Task data:
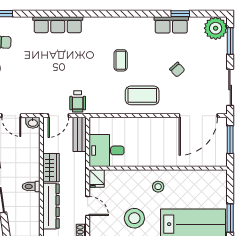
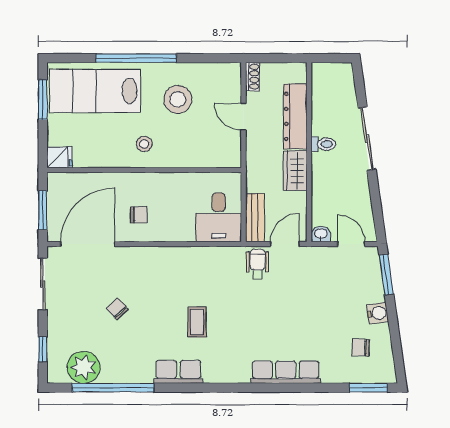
window: (180, 14) -> (113, 388), width x3.17
row of seats: (171, 25) -> (178, 372), moved
plant: (216, 28) -> (84, 367), moved
window: (230, 41) -> (43, 349), width x0.67
coffee table: (142, 95) -> (167, 273), removed
chair: (162, 136) -> (139, 215), added
desk: (107, 150) -> (219, 217), moved, turned 90
fridge: (97, 179) -> (60, 157), moved, turned 90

What you need to do: Once the pictures are set aside, transcribe the remaining lines above exactly.

Output of the exercise:
window: (180, 14) -> (113, 388), width x3.17
row of seats: (171, 25) -> (178, 372), moved
plant: (216, 28) -> (84, 367), moved
window: (230, 41) -> (43, 349), width x0.67
coffee table: (142, 95) -> (167, 273), removed
chair: (162, 136) -> (139, 215), added
desk: (107, 150) -> (219, 217), moved, turned 90
fridge: (97, 179) -> (60, 157), moved, turned 90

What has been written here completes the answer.